-- Begin ENTRIES PROVIDED --
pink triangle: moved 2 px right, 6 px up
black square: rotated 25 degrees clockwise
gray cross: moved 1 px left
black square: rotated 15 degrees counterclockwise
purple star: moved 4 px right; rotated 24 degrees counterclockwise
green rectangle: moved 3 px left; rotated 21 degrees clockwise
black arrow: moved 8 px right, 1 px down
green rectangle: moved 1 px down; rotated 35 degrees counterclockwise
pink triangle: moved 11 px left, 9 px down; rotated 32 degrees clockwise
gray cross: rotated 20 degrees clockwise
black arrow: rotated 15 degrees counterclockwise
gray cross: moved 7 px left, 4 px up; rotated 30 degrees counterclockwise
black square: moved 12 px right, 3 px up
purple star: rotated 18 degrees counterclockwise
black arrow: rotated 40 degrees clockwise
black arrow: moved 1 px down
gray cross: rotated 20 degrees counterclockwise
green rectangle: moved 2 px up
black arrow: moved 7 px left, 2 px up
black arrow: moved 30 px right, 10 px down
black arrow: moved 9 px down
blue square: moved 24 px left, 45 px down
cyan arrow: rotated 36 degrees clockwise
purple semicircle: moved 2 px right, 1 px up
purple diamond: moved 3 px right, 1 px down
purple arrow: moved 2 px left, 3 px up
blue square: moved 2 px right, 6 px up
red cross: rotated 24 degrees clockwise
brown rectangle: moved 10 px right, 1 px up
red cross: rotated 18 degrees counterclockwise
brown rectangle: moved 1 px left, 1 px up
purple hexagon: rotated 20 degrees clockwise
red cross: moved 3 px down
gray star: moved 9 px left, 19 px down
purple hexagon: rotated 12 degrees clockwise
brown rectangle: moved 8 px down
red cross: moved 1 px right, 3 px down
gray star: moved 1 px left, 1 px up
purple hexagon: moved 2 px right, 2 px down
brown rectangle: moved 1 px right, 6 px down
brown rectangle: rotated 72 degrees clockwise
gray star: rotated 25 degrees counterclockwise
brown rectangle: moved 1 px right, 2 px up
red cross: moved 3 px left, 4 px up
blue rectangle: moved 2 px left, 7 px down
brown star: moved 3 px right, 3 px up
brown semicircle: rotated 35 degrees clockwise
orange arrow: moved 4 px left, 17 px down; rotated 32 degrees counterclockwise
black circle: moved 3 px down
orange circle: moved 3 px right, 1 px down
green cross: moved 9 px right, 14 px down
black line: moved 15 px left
-- End ENTRIES PROVIDED --
_WORK REQUIRED_.
Could you rewrite the stretch from the start of the material through the line containing "green rectangle: moved 1", changing "black square" to "dark square" and leaving everything else as it is?

_RESULT_.
pink triangle: moved 2 px right, 6 px up
dark square: rotated 25 degrees clockwise
gray cross: moved 1 px left
dark square: rotated 15 degrees counterclockwise
purple star: moved 4 px right; rotated 24 degrees counterclockwise
green rectangle: moved 3 px left; rotated 21 degrees clockwise
black arrow: moved 8 px right, 1 px down
green rectangle: moved 1 px down; rotated 35 degrees counterclockwise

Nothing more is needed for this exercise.